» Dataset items
|---|

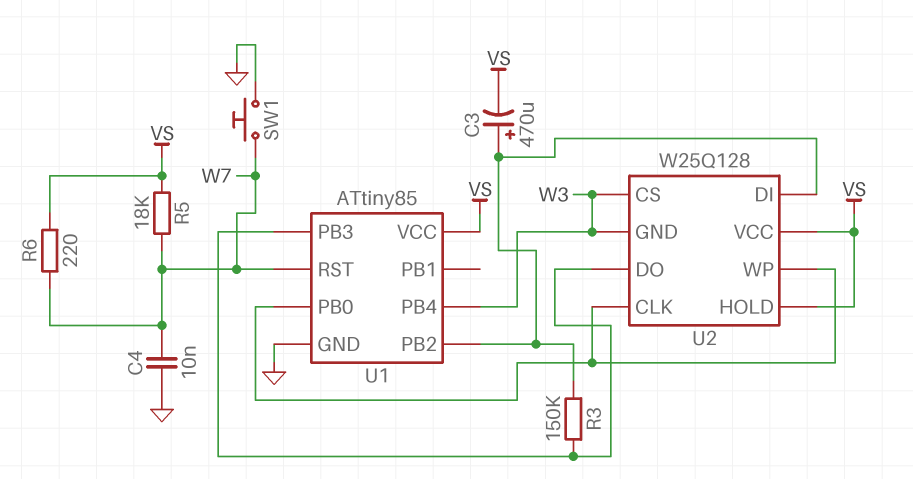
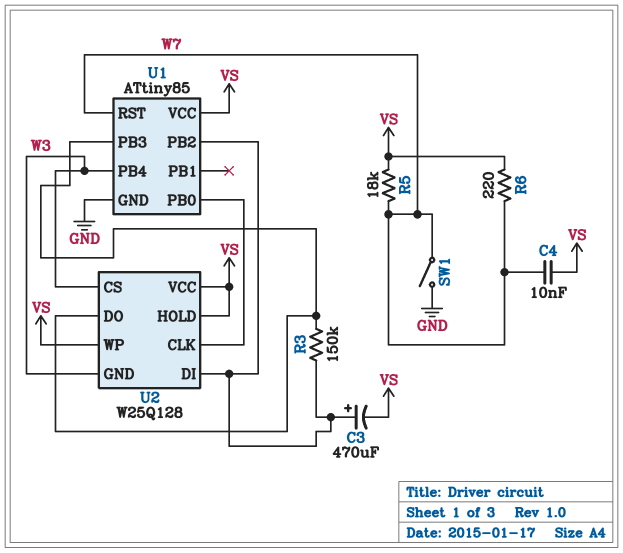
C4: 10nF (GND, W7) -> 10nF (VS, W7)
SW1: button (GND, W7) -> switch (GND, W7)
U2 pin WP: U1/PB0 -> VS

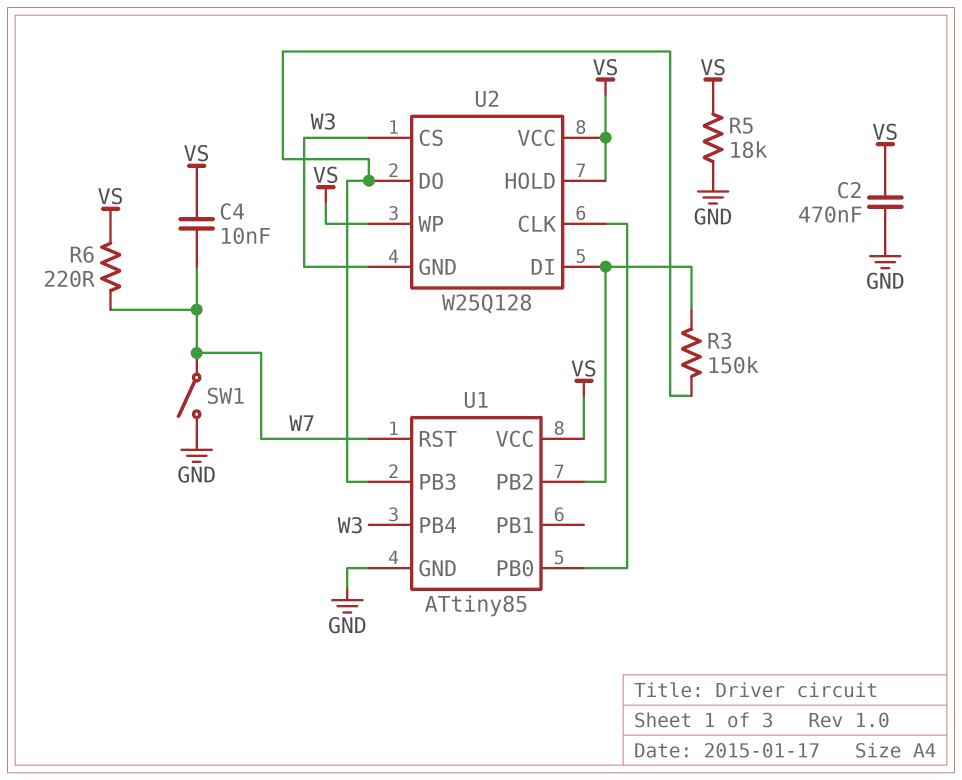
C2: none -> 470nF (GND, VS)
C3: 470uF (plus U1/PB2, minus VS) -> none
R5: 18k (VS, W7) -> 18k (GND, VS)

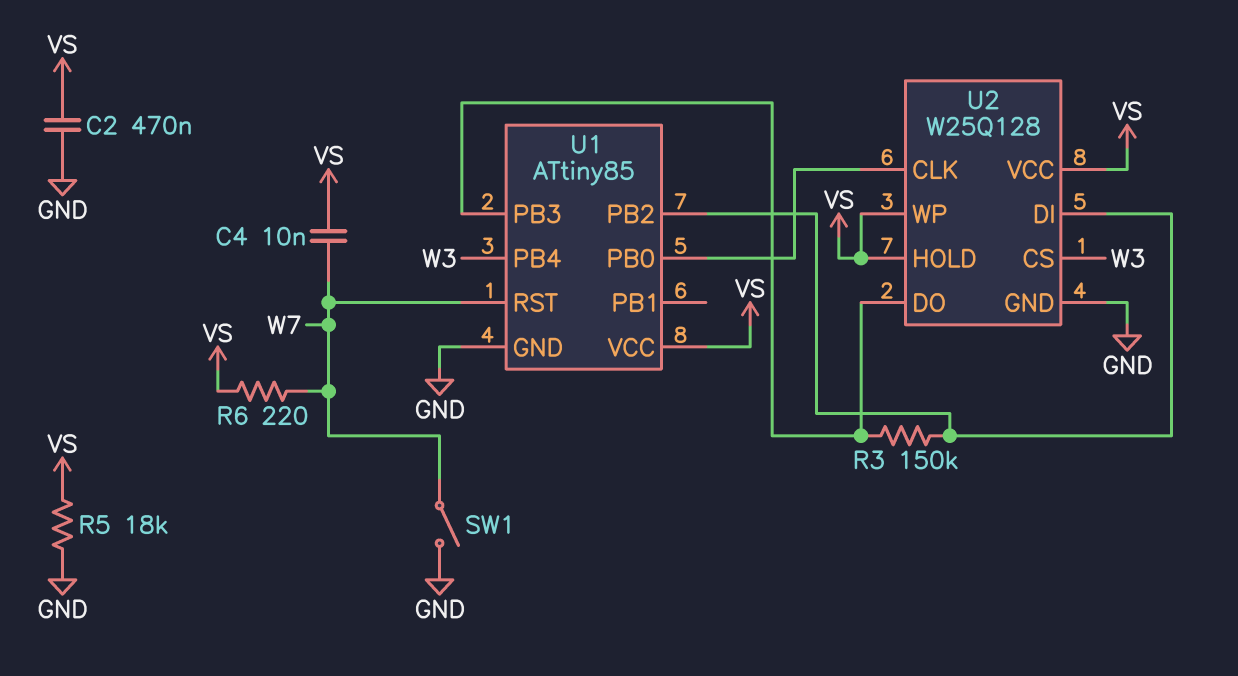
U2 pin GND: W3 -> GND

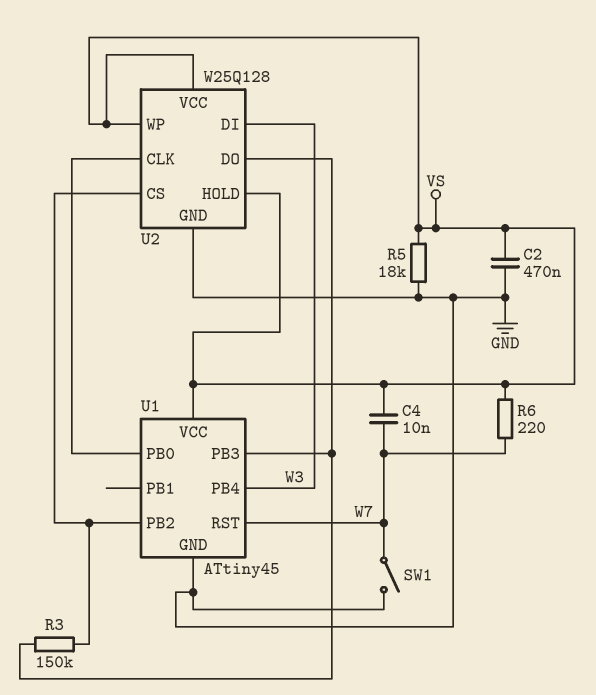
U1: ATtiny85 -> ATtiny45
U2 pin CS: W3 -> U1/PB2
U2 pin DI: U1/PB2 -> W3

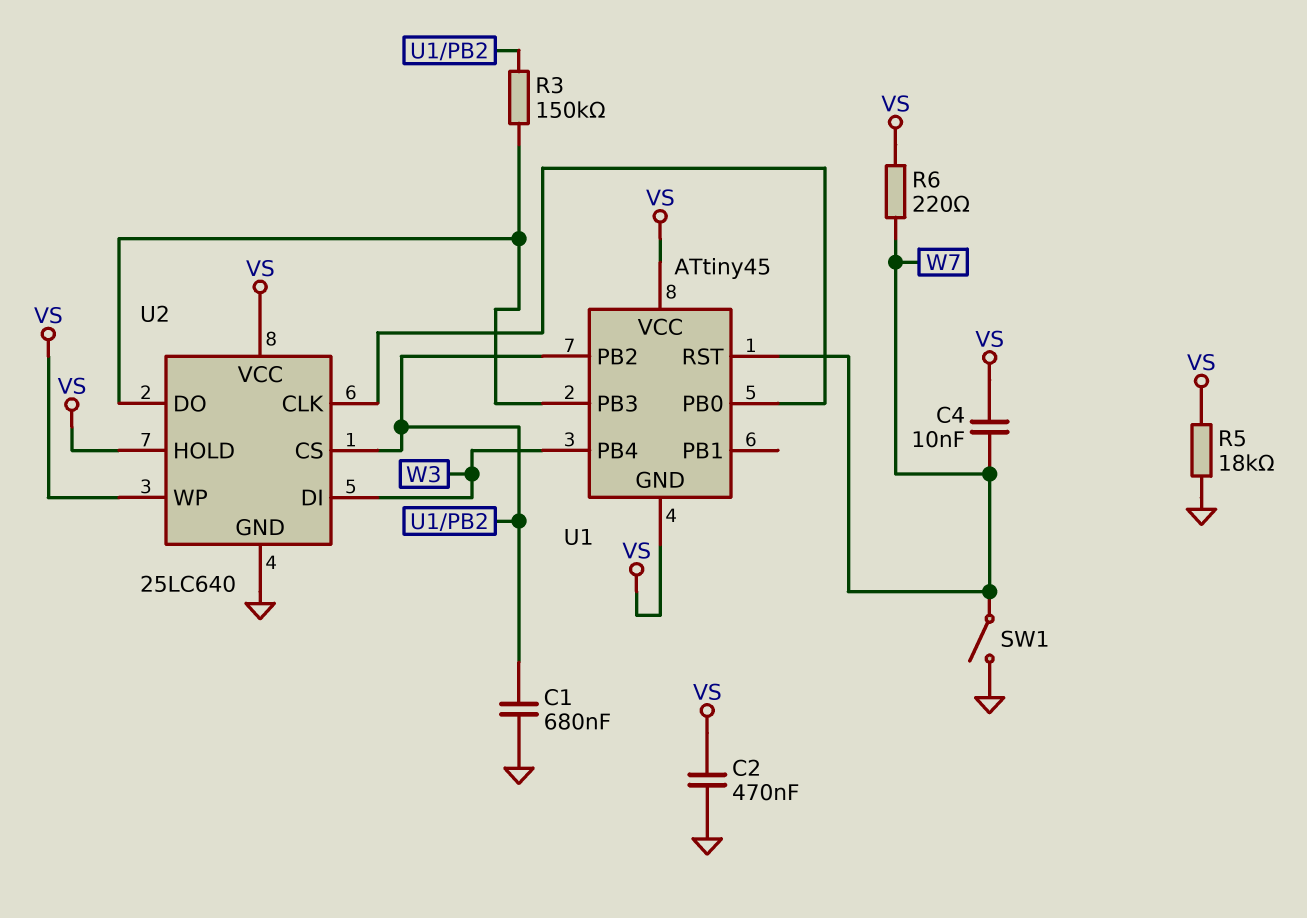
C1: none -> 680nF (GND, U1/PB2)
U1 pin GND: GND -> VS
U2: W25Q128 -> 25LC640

|---|

» TRY IT
Please make an exact copy of the records, leaving out any picture.

» SOLUTION TO THIS PROBLEM
C4: 10nF (GND, W7) -> 10nF (VS, W7)
SW1: button (GND, W7) -> switch (GND, W7)
U2 pin WP: U1/PB0 -> VS

C2: none -> 470nF (GND, VS)
C3: 470uF (plus U1/PB2, minus VS) -> none
R5: 18k (VS, W7) -> 18k (GND, VS)

U2 pin GND: W3 -> GND

U1: ATtiny85 -> ATtiny45
U2 pin CS: W3 -> U1/PB2
U2 pin DI: U1/PB2 -> W3

C1: none -> 680nF (GND, U1/PB2)
U1 pin GND: GND -> VS
U2: W25Q128 -> 25LC640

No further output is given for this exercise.